[Start of section]

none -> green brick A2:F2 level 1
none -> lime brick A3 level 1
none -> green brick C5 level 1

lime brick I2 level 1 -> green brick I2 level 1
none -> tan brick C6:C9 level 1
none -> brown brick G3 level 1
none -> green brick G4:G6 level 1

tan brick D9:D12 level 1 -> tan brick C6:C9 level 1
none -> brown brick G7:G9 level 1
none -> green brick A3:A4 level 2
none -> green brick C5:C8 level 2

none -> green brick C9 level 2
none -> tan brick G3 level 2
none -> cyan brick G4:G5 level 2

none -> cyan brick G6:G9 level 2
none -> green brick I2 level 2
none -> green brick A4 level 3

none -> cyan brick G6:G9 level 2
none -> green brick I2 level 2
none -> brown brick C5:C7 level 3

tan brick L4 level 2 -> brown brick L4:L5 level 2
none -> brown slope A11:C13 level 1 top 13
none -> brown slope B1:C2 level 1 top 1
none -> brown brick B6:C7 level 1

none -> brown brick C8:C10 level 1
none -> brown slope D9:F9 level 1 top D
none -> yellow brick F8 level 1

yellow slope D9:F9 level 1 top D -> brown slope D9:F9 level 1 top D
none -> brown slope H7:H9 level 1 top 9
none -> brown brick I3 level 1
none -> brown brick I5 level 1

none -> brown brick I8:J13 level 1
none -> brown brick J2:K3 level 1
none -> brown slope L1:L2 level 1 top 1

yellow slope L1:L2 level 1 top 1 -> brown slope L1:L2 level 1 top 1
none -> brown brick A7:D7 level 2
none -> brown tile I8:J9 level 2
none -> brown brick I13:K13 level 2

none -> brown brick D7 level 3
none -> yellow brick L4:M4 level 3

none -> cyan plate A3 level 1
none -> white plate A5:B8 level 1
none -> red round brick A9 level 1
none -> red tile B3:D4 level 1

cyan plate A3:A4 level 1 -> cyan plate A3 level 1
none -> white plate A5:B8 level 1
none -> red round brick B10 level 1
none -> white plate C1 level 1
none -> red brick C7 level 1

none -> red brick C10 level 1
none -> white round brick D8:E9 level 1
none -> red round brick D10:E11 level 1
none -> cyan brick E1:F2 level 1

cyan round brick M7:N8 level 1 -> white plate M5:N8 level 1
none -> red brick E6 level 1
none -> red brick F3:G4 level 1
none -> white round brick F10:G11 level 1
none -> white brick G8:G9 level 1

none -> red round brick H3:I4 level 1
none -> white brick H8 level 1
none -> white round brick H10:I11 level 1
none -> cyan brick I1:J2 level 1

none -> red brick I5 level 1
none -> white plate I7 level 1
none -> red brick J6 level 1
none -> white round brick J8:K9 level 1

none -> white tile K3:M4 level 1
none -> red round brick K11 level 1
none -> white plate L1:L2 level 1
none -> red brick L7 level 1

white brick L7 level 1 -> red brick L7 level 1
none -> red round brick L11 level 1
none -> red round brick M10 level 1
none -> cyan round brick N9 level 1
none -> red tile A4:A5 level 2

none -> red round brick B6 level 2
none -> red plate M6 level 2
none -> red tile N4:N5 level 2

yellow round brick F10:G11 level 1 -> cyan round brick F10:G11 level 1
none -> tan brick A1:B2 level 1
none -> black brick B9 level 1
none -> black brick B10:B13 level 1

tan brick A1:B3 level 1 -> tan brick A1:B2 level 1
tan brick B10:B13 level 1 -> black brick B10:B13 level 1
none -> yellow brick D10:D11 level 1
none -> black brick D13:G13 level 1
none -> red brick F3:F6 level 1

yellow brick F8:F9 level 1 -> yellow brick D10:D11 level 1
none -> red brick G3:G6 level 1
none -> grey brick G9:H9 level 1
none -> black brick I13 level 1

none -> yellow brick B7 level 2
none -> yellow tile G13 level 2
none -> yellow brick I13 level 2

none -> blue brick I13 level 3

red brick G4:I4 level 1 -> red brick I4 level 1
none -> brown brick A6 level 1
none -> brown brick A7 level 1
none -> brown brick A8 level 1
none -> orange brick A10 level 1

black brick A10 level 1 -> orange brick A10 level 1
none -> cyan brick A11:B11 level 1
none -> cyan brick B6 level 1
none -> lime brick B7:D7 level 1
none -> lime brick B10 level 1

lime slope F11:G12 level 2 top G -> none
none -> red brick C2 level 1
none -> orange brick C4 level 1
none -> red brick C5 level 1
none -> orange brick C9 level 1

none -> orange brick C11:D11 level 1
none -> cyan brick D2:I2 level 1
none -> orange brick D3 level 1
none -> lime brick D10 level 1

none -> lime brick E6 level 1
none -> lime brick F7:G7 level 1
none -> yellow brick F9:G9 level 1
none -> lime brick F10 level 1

[End of section]

How to complete this task: The listing above holds a line with "none -> red round brick B10 level 1" and a line with "none -> red tile N4:N5 level 2". Print the stretch from the first through the second, exactly and alone.

Your solution:
none -> red round brick B10 level 1
none -> white plate C1 level 1
none -> red brick C7 level 1

none -> red brick C10 level 1
none -> white round brick D8:E9 level 1
none -> red round brick D10:E11 level 1
none -> cyan brick E1:F2 level 1

cyan round brick M7:N8 level 1 -> white plate M5:N8 level 1
none -> red brick E6 level 1
none -> red brick F3:G4 level 1
none -> white round brick F10:G11 level 1
none -> white brick G8:G9 level 1

none -> red round brick H3:I4 level 1
none -> white brick H8 level 1
none -> white round brick H10:I11 level 1
none -> cyan brick I1:J2 level 1

none -> red brick I5 level 1
none -> white plate I7 level 1
none -> red brick J6 level 1
none -> white round brick J8:K9 level 1

none -> white tile K3:M4 level 1
none -> red round brick K11 level 1
none -> white plate L1:L2 level 1
none -> red brick L7 level 1

white brick L7 level 1 -> red brick L7 level 1
none -> red round brick L11 level 1
none -> red round brick M10 level 1
none -> cyan round brick N9 level 1
none -> red tile A4:A5 level 2

none -> red round brick B6 level 2
none -> red plate M6 level 2
none -> red tile N4:N5 level 2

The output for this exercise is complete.